What is expected: In the following listing, find the lines containing "blue" and report them.

Data supplied:
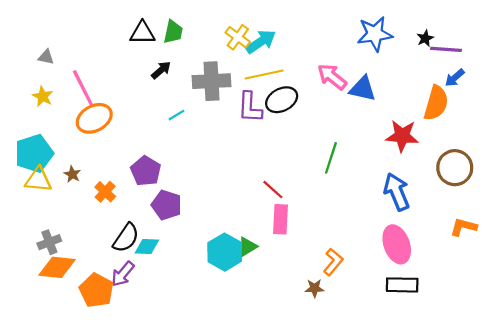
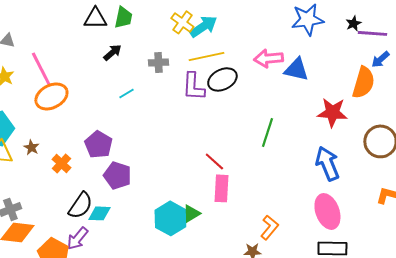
pink arrow: (332, 77) -> (268, 58), turned -44
gray cross: (211, 81) -> (158, 62), size x0.6

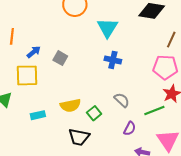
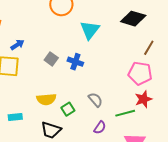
gray square: (60, 58) -> (51, 59), moved
blue cross: (113, 60) -> (75, 62), moved
cyan rectangle: (38, 115) -> (15, 117), moved

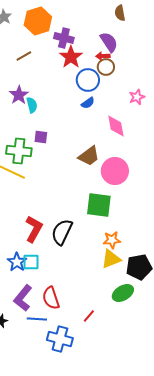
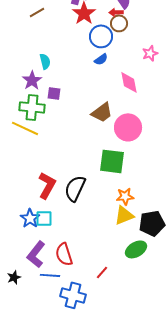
purple star: (19, 95) -> (32, 80), moved

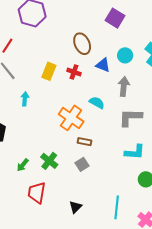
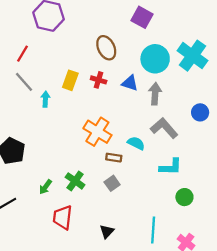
cyan circle: (125, 55) -> (155, 59), size x1.6
blue triangle: (103, 65) -> (130, 83), moved
cyan arrow: (25, 99) -> (45, 99), moved
cyan semicircle: (97, 103) -> (136, 143), moved
gray L-shape: (130, 117) -> (164, 128), turned 50

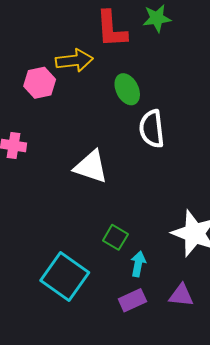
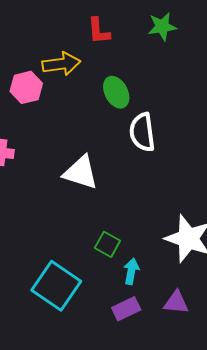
green star: (157, 18) -> (162, 27), moved
red L-shape: (111, 29) -> (99, 31), size x0.7

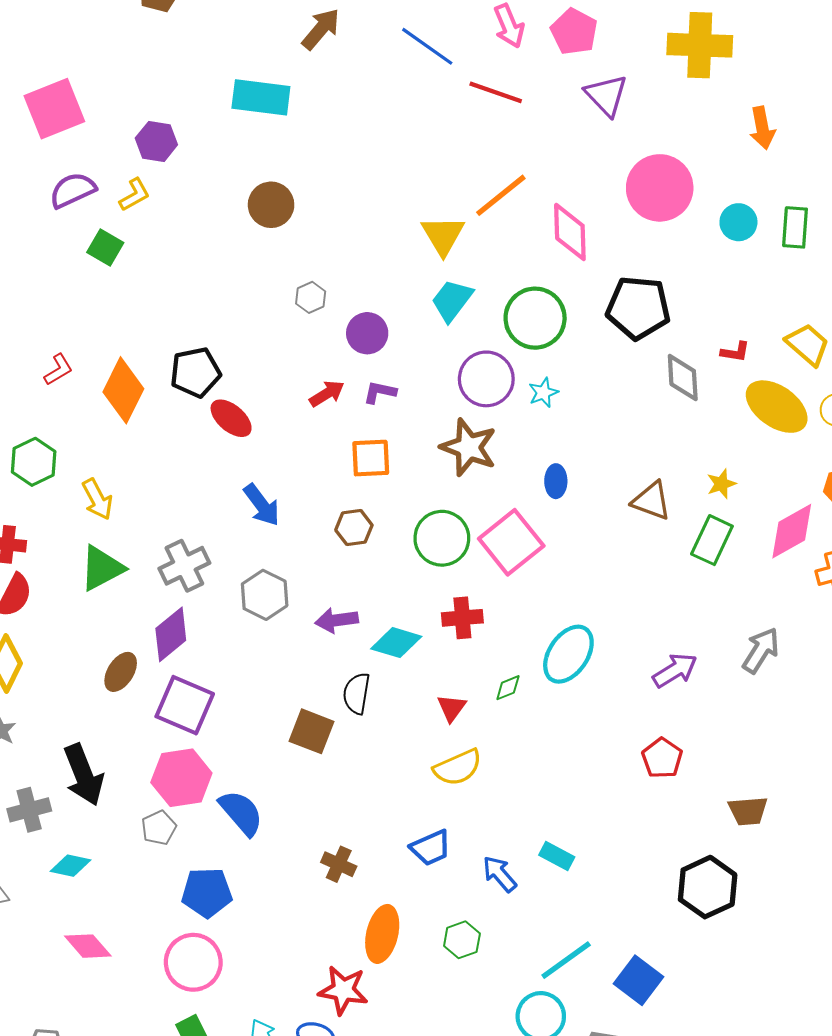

Response to the exercise:
blue cross: (113, 60) -> (75, 62), moved
blue triangle: (103, 65) -> (130, 83), moved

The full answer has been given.